Task brief »
Write out the records below word for word, please.
START Data for processing
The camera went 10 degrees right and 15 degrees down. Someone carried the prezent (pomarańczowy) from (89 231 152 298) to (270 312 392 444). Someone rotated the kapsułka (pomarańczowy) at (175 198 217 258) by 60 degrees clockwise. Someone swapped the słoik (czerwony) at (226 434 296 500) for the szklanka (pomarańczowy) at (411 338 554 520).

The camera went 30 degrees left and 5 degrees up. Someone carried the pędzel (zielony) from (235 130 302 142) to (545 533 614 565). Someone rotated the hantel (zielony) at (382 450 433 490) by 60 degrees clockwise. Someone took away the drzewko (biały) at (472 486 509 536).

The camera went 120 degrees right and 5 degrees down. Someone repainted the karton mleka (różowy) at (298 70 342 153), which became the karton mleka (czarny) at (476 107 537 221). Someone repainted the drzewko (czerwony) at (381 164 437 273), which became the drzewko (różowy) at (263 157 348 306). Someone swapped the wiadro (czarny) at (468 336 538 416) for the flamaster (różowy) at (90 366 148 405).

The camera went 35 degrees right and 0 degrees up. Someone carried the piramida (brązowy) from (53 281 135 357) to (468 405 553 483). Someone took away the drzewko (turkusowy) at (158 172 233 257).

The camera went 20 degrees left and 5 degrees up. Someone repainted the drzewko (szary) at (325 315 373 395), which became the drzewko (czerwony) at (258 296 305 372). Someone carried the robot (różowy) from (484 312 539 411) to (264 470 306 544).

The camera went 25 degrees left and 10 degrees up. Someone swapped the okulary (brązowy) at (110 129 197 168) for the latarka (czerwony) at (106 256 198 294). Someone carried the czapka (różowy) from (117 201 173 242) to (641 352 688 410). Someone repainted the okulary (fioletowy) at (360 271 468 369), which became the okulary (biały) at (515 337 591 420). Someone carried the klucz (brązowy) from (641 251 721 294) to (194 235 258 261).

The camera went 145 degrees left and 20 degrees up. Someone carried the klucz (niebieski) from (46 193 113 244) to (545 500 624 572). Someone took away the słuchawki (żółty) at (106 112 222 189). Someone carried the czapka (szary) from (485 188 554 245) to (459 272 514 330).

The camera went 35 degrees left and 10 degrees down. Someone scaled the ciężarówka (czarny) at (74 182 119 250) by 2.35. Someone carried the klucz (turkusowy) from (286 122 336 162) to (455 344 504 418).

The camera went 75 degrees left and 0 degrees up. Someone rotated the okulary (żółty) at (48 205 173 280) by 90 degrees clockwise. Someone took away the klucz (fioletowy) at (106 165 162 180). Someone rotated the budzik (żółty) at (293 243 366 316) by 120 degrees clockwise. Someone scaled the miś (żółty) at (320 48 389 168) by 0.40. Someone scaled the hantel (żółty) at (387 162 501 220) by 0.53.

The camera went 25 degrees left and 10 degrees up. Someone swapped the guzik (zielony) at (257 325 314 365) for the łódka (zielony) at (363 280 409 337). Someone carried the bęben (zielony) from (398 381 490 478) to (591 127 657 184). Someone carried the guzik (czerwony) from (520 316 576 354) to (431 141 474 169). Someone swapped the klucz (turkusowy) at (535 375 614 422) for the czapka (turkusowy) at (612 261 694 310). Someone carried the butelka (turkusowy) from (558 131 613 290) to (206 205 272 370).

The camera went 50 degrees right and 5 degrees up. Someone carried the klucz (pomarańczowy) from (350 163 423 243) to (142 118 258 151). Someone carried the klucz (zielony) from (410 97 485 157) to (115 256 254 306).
END Data for processing
Finished task »
The camera went 10 degrees right and 15 degrees down. Someone carried the prezent (pomarańczowy) from (89 231 152 298) to (270 312 392 444). Someone rotated the kapsułka (pomarańczowy) at (175 198 217 258) by 60 degrees clockwise. Someone swapped the słoik (czerwony) at (226 434 296 500) for the szklanka (pomarańczowy) at (411 338 554 520).

The camera went 30 degrees left and 5 degrees up. Someone carried the pędzel (zielony) from (235 130 302 142) to (545 533 614 565). Someone rotated the hantel (zielony) at (382 450 433 490) by 60 degrees clockwise. Someone took away the drzewko (biały) at (472 486 509 536).

The camera went 120 degrees right and 5 degrees down. Someone repainted the karton mleka (różowy) at (298 70 342 153), which became the karton mleka (czarny) at (476 107 537 221). Someone repainted the drzewko (czerwony) at (381 164 437 273), which became the drzewko (różowy) at (263 157 348 306). Someone swapped the wiadro (czarny) at (468 336 538 416) for the flamaster (różowy) at (90 366 148 405).

The camera went 35 degrees right and 0 degrees up. Someone carried the piramida (brązowy) from (53 281 135 357) to (468 405 553 483). Someone took away the drzewko (turkusowy) at (158 172 233 257).

The camera went 20 degrees left and 5 degrees up. Someone repainted the drzewko (szary) at (325 315 373 395), which became the drzewko (czerwony) at (258 296 305 372). Someone carried the robot (różowy) from (484 312 539 411) to (264 470 306 544).

The camera went 25 degrees left and 10 degrees up. Someone swapped the okulary (brązowy) at (110 129 197 168) for the latarka (czerwony) at (106 256 198 294). Someone carried the czapka (różowy) from (117 201 173 242) to (641 352 688 410). Someone repainted the okulary (fioletowy) at (360 271 468 369), which became the okulary (biały) at (515 337 591 420). Someone carried the klucz (brązowy) from (641 251 721 294) to (194 235 258 261).

The camera went 145 degrees left and 20 degrees up. Someone carried the klucz (niebieski) from (46 193 113 244) to (545 500 624 572). Someone took away the słuchawki (żółty) at (106 112 222 189). Someone carried the czapka (szary) from (485 188 554 245) to (459 272 514 330).

The camera went 35 degrees left and 10 degrees down. Someone scaled the ciężarówka (czarny) at (74 182 119 250) by 2.35. Someone carried the klucz (turkusowy) from (286 122 336 162) to (455 344 504 418).

The camera went 75 degrees left and 0 degrees up. Someone rotated the okulary (żółty) at (48 205 173 280) by 90 degrees clockwise. Someone took away the klucz (fioletowy) at (106 165 162 180). Someone rotated the budzik (żółty) at (293 243 366 316) by 120 degrees clockwise. Someone scaled the miś (żółty) at (320 48 389 168) by 0.40. Someone scaled the hantel (żółty) at (387 162 501 220) by 0.53.

The camera went 25 degrees left and 10 degrees up. Someone swapped the guzik (zielony) at (257 325 314 365) for the łódka (zielony) at (363 280 409 337). Someone carried the bęben (zielony) from (398 381 490 478) to (591 127 657 184). Someone carried the guzik (czerwony) from (520 316 576 354) to (431 141 474 169). Someone swapped the klucz (turkusowy) at (535 375 614 422) for the czapka (turkusowy) at (612 261 694 310). Someone carried the butelka (turkusowy) from (558 131 613 290) to (206 205 272 370).

The camera went 50 degrees right and 5 degrees up. Someone carried the klucz (pomarańczowy) from (350 163 423 243) to (142 118 258 151). Someone carried the klucz (zielony) from (410 97 485 157) to (115 256 254 306).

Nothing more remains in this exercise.